### Records provided

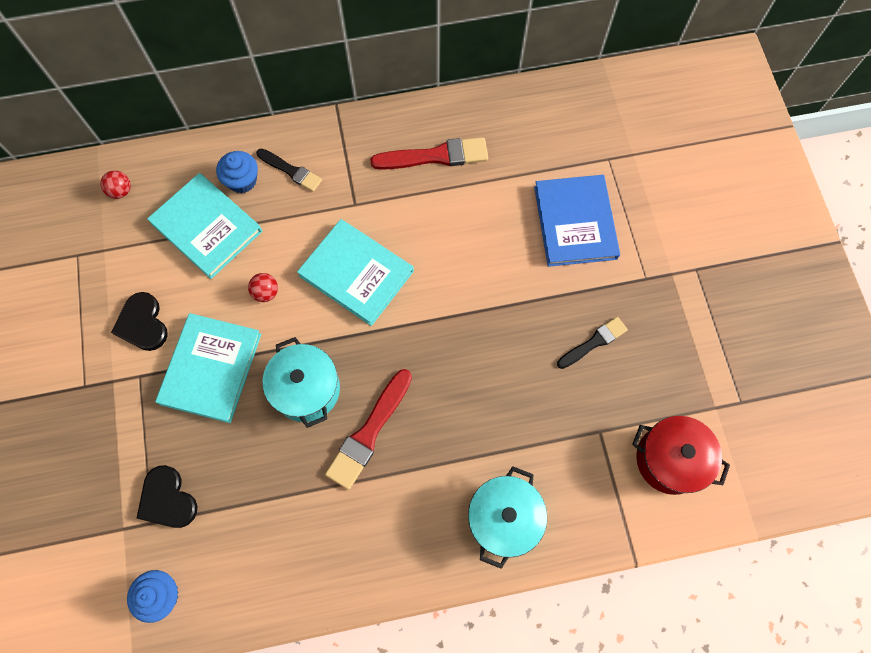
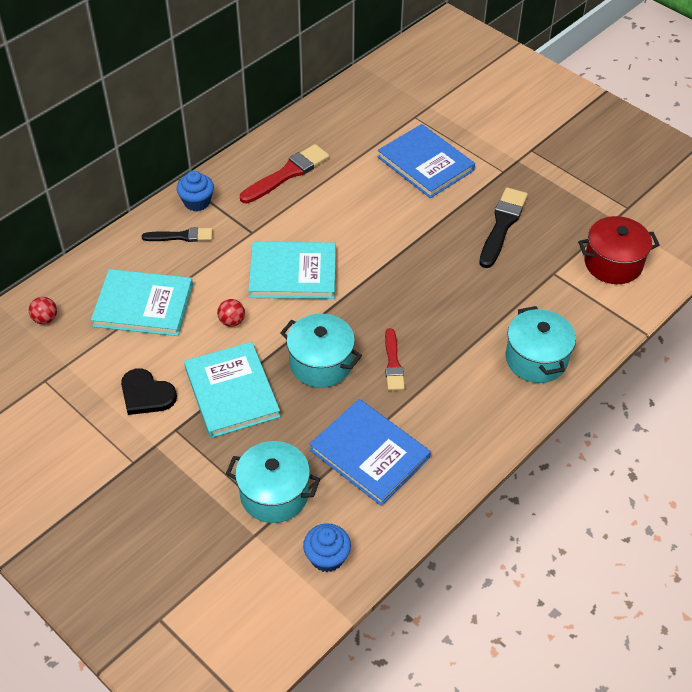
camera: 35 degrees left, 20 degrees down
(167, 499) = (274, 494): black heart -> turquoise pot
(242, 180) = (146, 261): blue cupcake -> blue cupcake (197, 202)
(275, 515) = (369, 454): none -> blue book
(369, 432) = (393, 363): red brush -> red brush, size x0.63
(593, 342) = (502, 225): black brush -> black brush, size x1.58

######
### Records provided

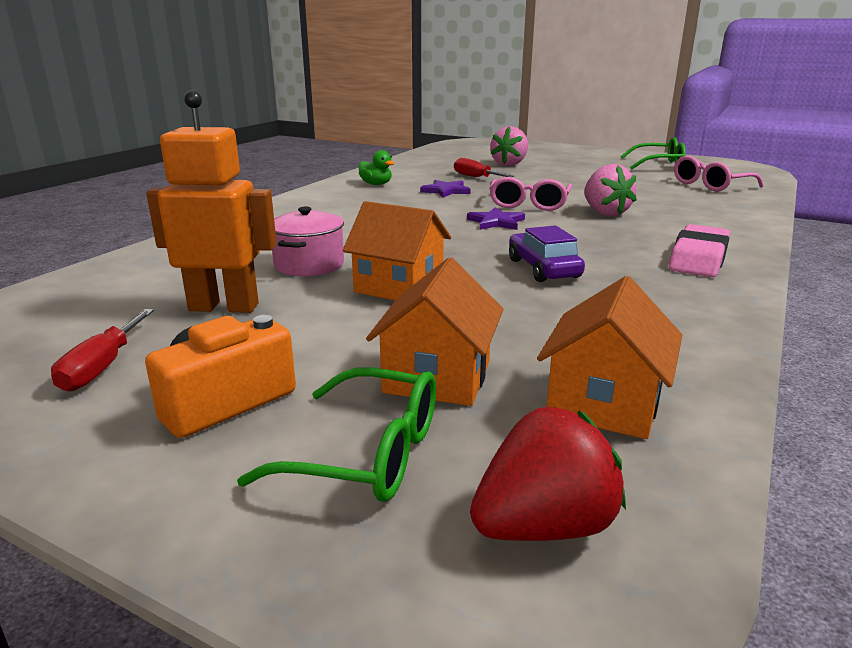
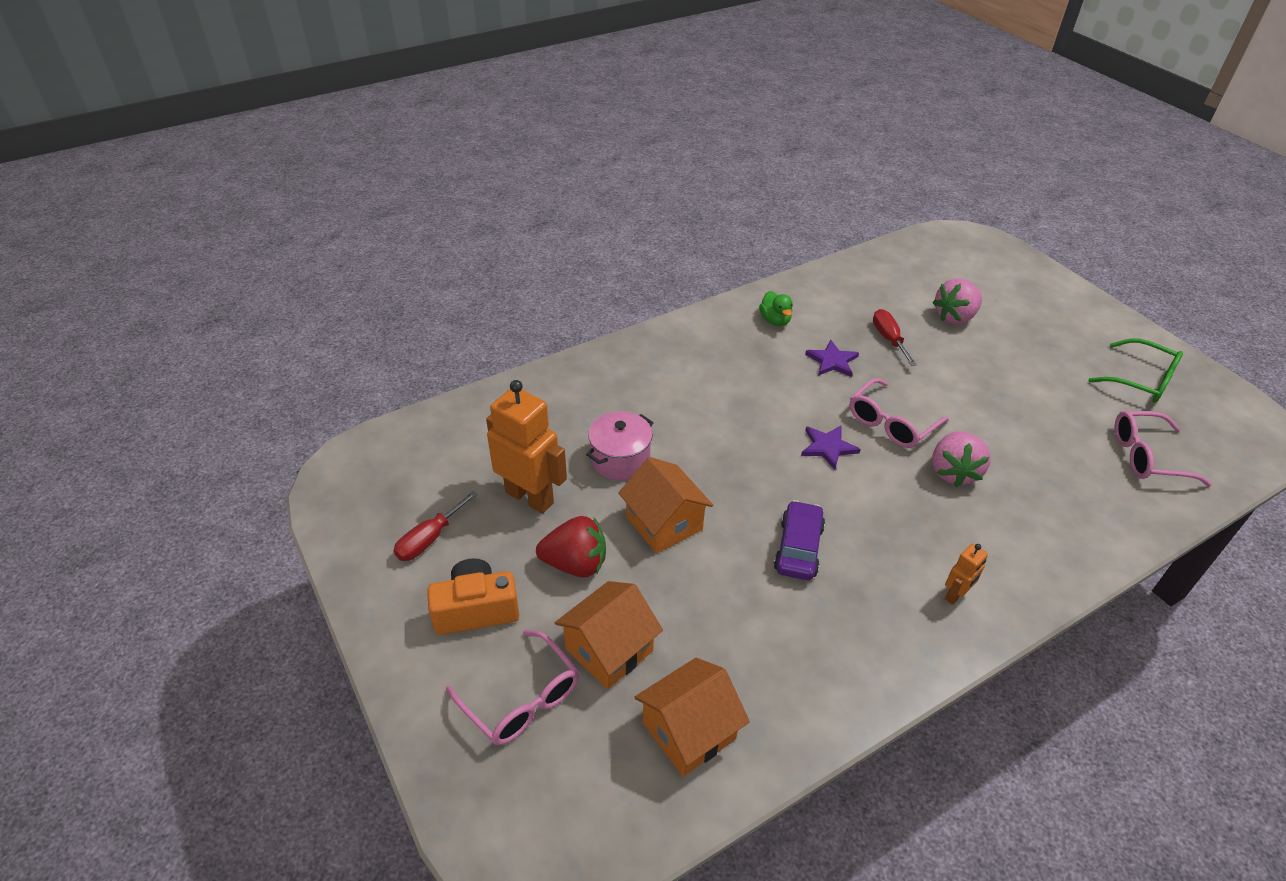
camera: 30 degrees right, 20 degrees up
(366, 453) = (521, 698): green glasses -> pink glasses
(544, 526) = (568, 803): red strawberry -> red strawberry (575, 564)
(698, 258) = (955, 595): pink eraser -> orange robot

######

> **What the task requires**
All lines in the preceding records that hold the word "size" need to be copied.

> **Task solution**
(369, 432) = (393, 363): red brush -> red brush, size x0.63
(593, 342) = (502, 225): black brush -> black brush, size x1.58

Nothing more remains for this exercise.